From the entries below, gather each line containing the word "brown".

☆ ☆ ☆ ☆ ☆ ☆ ☆

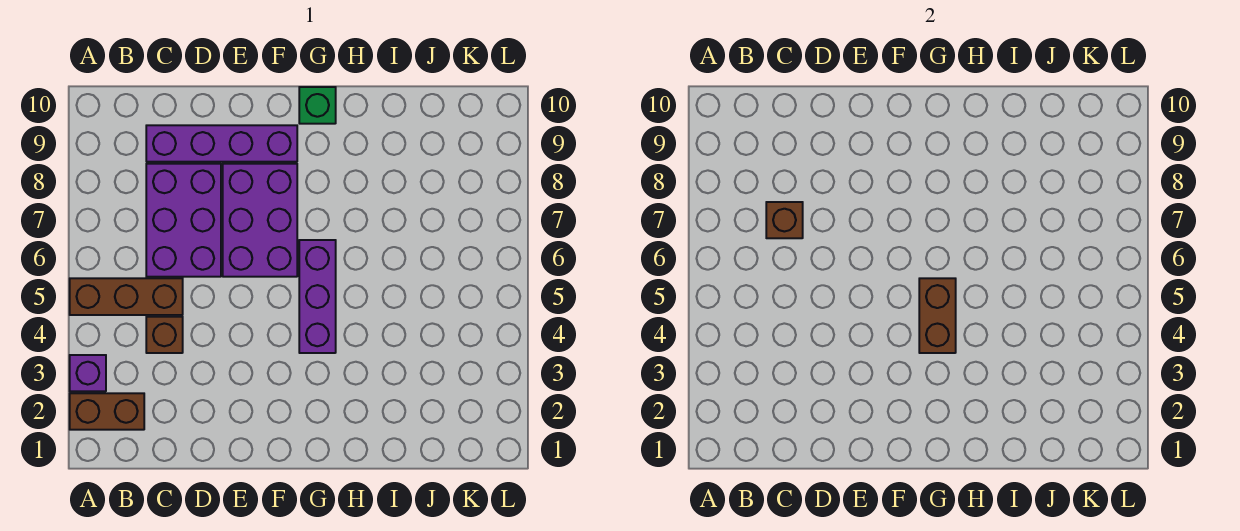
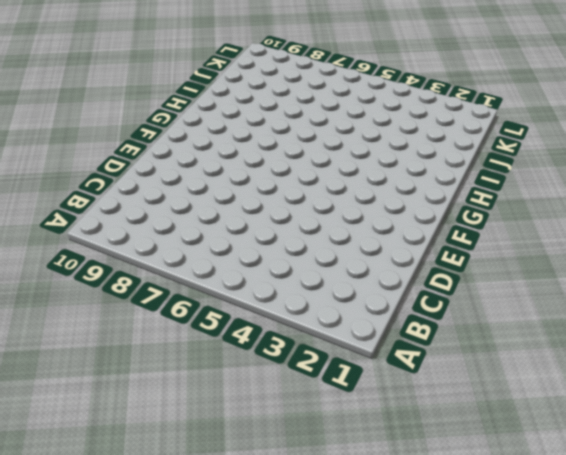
none -> brown brick A2:B2 level 1
none -> purple brick A3 level 1

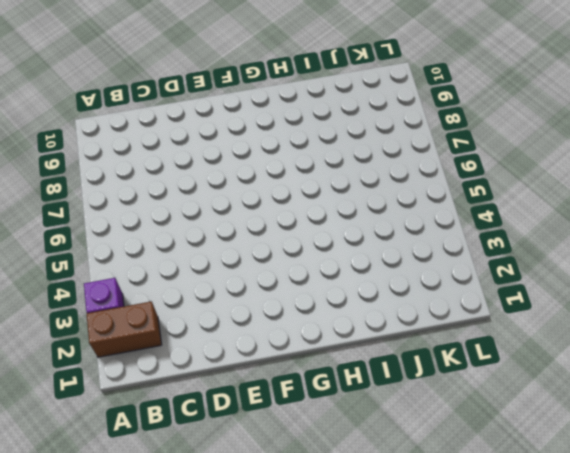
none -> brown brick A5:C5 level 1
none -> brown brick C4 level 1

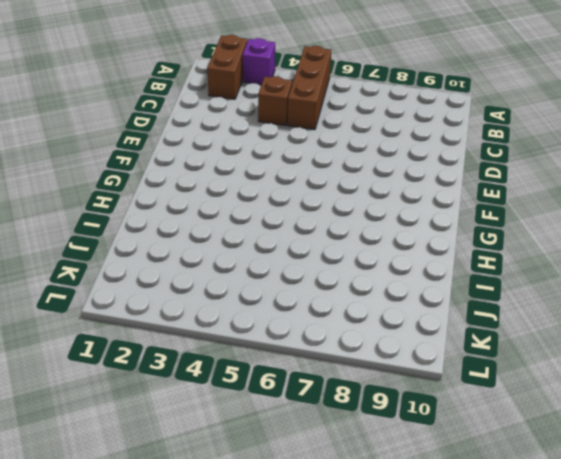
none -> purple brick C6:D8 level 1
none -> purple brick C9:F9 level 1

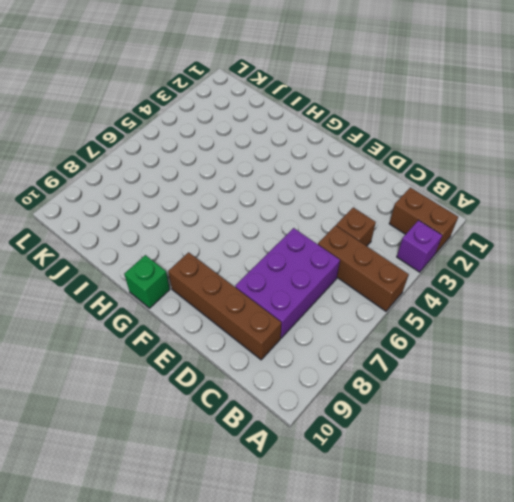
brown brick C9:F9 level 1 -> purple brick C9:F9 level 1
none -> purple brick E6:F8 level 1
none -> purple brick G4:G6 level 1

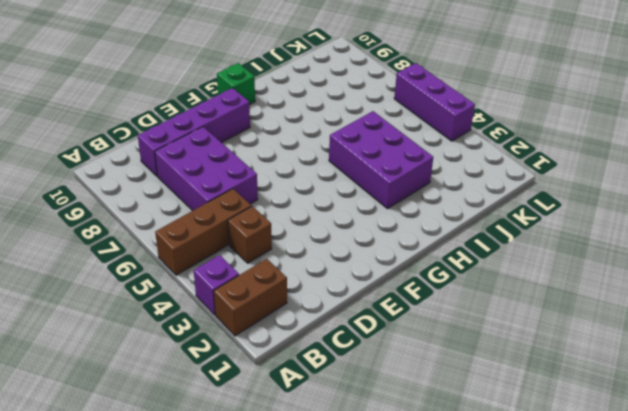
purple brick H3:I5 level 1 -> purple brick E6:F8 level 1
purple brick L4:L6 level 1 -> purple brick G4:G6 level 1
none -> brown brick C7 level 2
none -> brown brick G4:G5 level 2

☆ ☆ ☆ ☆ ☆ ☆ ☆

Result of this task »
none -> brown brick A2:B2 level 1
none -> brown brick A5:C5 level 1
none -> brown brick C4 level 1
brown brick C9:F9 level 1 -> purple brick C9:F9 level 1
none -> brown brick C7 level 2
none -> brown brick G4:G5 level 2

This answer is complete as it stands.